[Opening RECORDS SUPPLIED section]
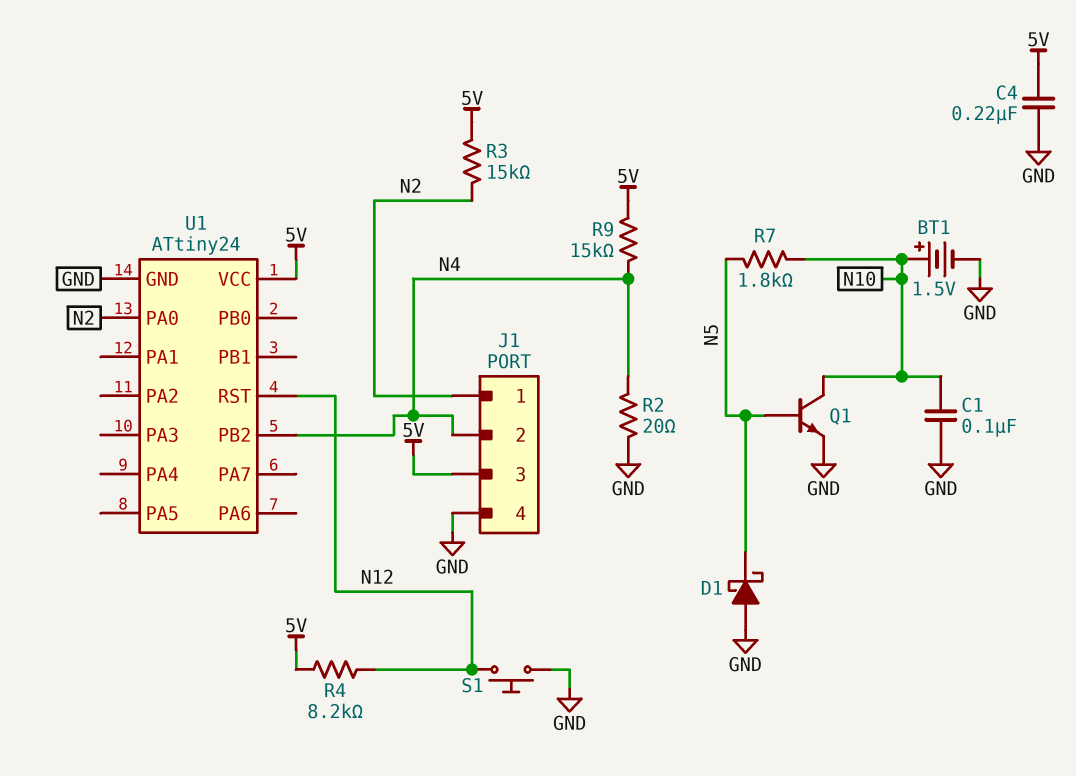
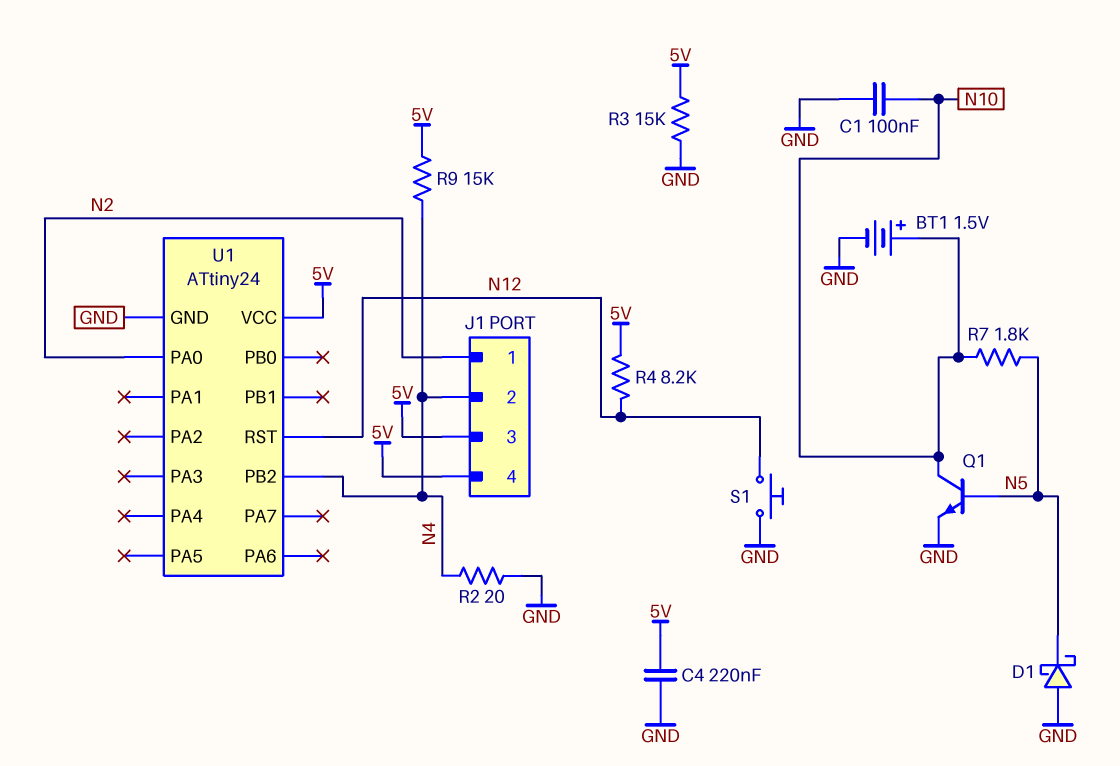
J1 pin 4: GND -> 5V
R3: 15k (5V, N2) -> 15k (5V, GND)

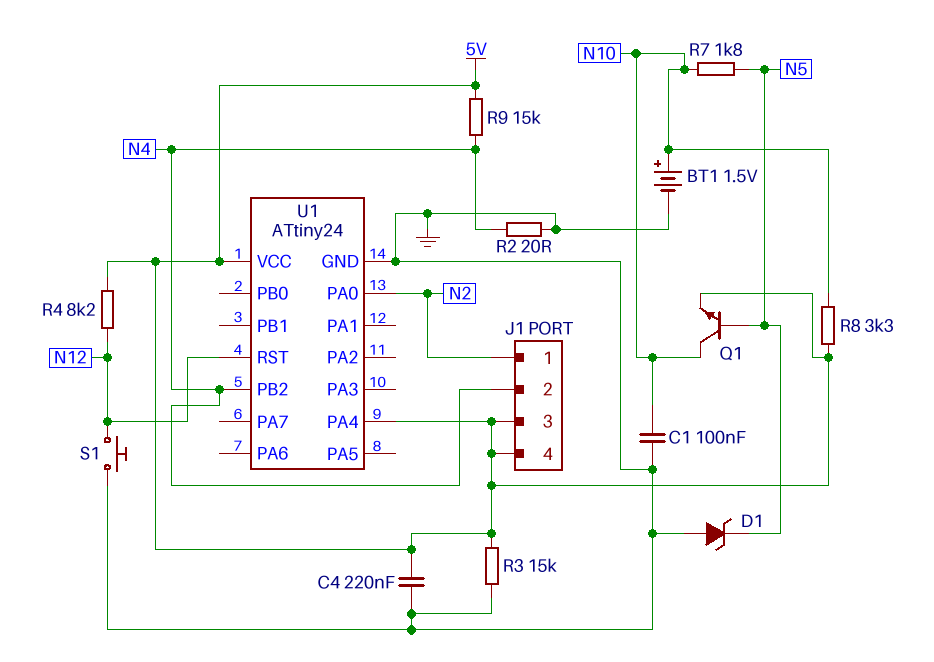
D1: schottky (A GND, K N5) -> zener (A GND, K N5)
Q1: NPN (B N5, C N10, E GND) -> NPN (B N5, C N10, E 5V)
R8: none -> 3.3k (5V, N10)
U1 pin PA4: none -> 5V

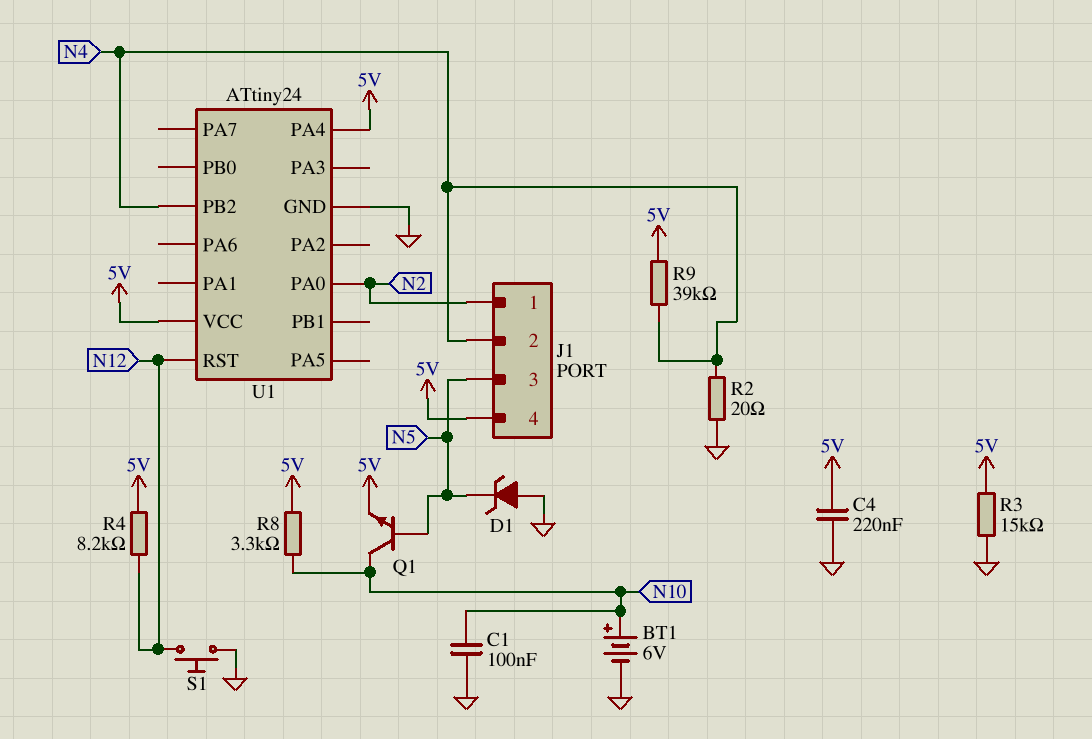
BT1: 1.5V (plus N10, minus GND) -> 6V (plus N10, minus GND)
J1 pin 3: 5V -> N5
R7: 1.8k (N5, N10) -> none
R9: 15k (5V, N4) -> 39k (5V, N4)

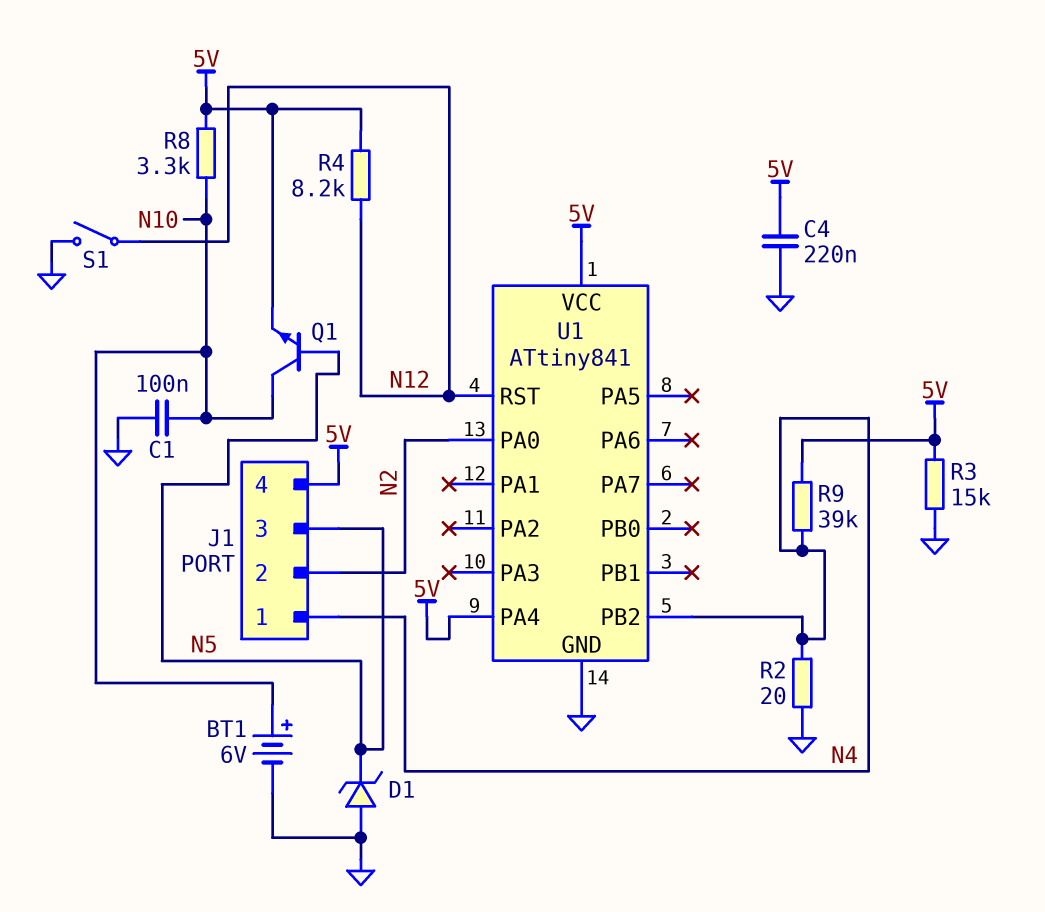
J1 pin 1: N2 -> N4
J1 pin 2: N4 -> N2
S1: button (GND, N12) -> switch (GND, N12)
U1: ATtiny24 -> ATtiny841

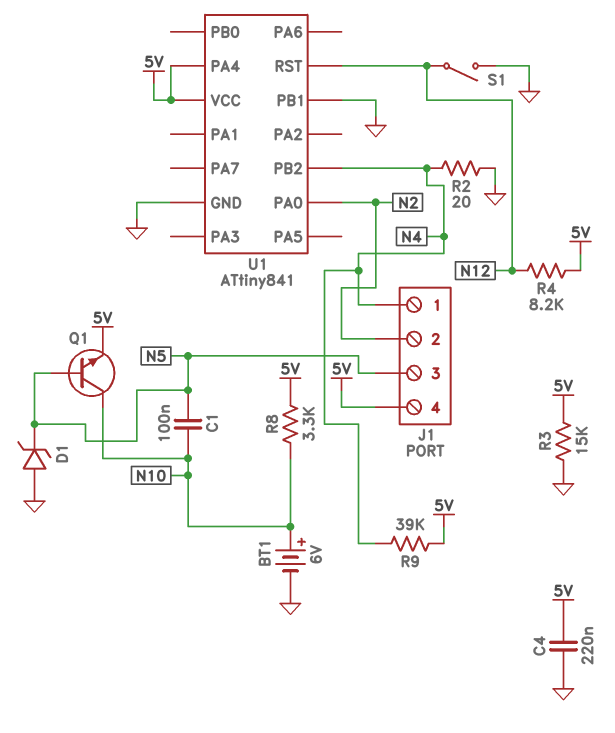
C1: 100nF (GND, N10) -> 100nF (N5, N10)
U1 pin PB1: none -> GND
[Closing RECORDS SUPPLIED section]
WHAT YOU ARE ASKED TO DO:
Copy out the material above in full and exactly; its pictures are not to appear.

YOUR SOLUTION:
J1 pin 4: GND -> 5V
R3: 15k (5V, N2) -> 15k (5V, GND)

D1: schottky (A GND, K N5) -> zener (A GND, K N5)
Q1: NPN (B N5, C N10, E GND) -> NPN (B N5, C N10, E 5V)
R8: none -> 3.3k (5V, N10)
U1 pin PA4: none -> 5V

BT1: 1.5V (plus N10, minus GND) -> 6V (plus N10, minus GND)
J1 pin 3: 5V -> N5
R7: 1.8k (N5, N10) -> none
R9: 15k (5V, N4) -> 39k (5V, N4)

J1 pin 1: N2 -> N4
J1 pin 2: N4 -> N2
S1: button (GND, N12) -> switch (GND, N12)
U1: ATtiny24 -> ATtiny841

C1: 100nF (GND, N10) -> 100nF (N5, N10)
U1 pin PB1: none -> GND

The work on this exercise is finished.